[Records from a collection]
##############################
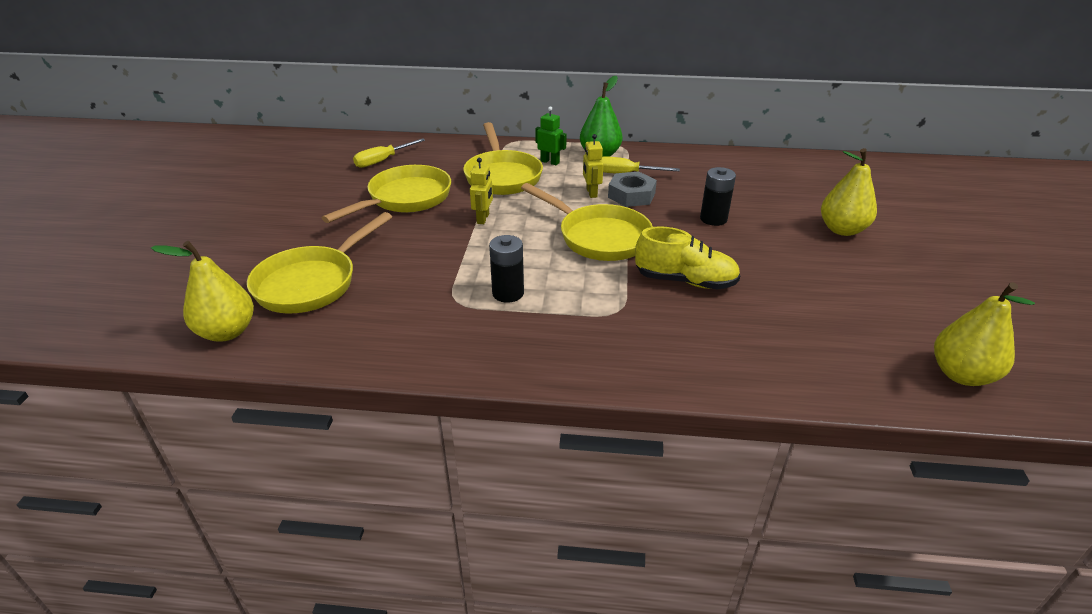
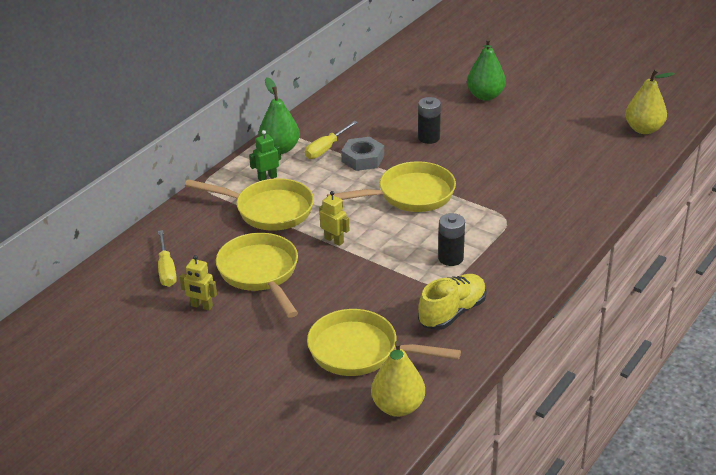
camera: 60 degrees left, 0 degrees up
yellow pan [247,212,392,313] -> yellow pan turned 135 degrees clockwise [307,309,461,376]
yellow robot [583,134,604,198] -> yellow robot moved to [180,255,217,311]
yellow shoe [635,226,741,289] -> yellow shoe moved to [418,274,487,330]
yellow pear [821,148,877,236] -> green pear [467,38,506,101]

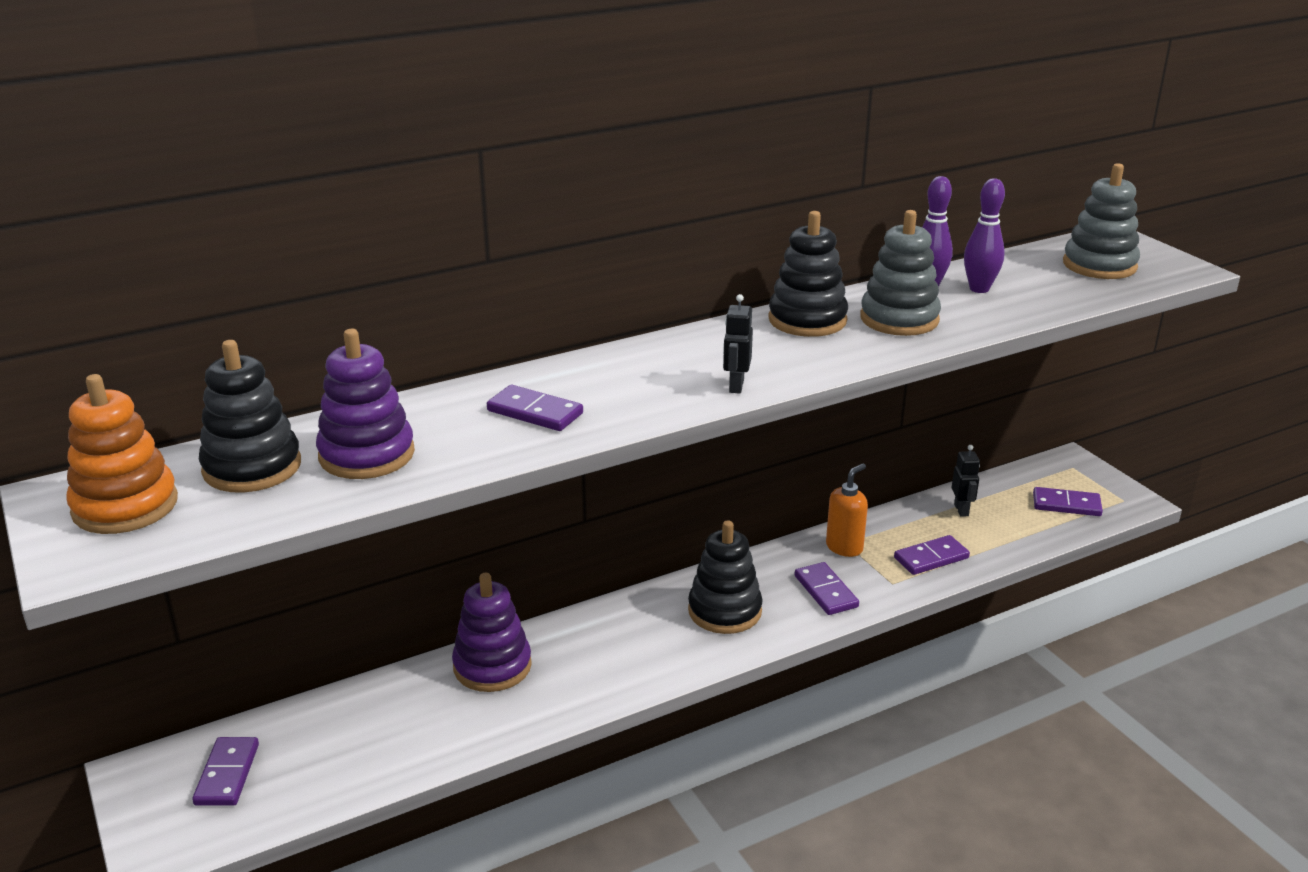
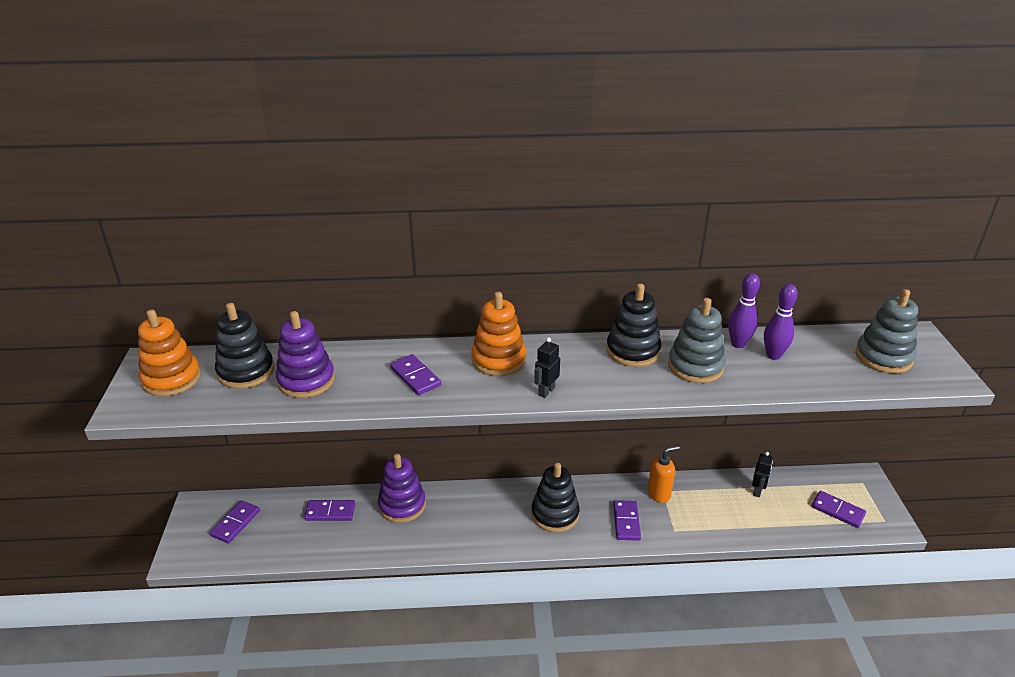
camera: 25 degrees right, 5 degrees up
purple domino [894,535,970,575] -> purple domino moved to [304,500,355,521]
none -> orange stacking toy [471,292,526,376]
##############################
* [Prompt] Retype all entries exactly as they appear, dropping the images.

* [Output below]
camera: 60 degrees left, 0 degrees up
yellow pan [247,212,392,313] -> yellow pan turned 135 degrees clockwise [307,309,461,376]
yellow robot [583,134,604,198] -> yellow robot moved to [180,255,217,311]
yellow shoe [635,226,741,289] -> yellow shoe moved to [418,274,487,330]
yellow pear [821,148,877,236] -> green pear [467,38,506,101]

camera: 25 degrees right, 5 degrees up
purple domino [894,535,970,575] -> purple domino moved to [304,500,355,521]
none -> orange stacking toy [471,292,526,376]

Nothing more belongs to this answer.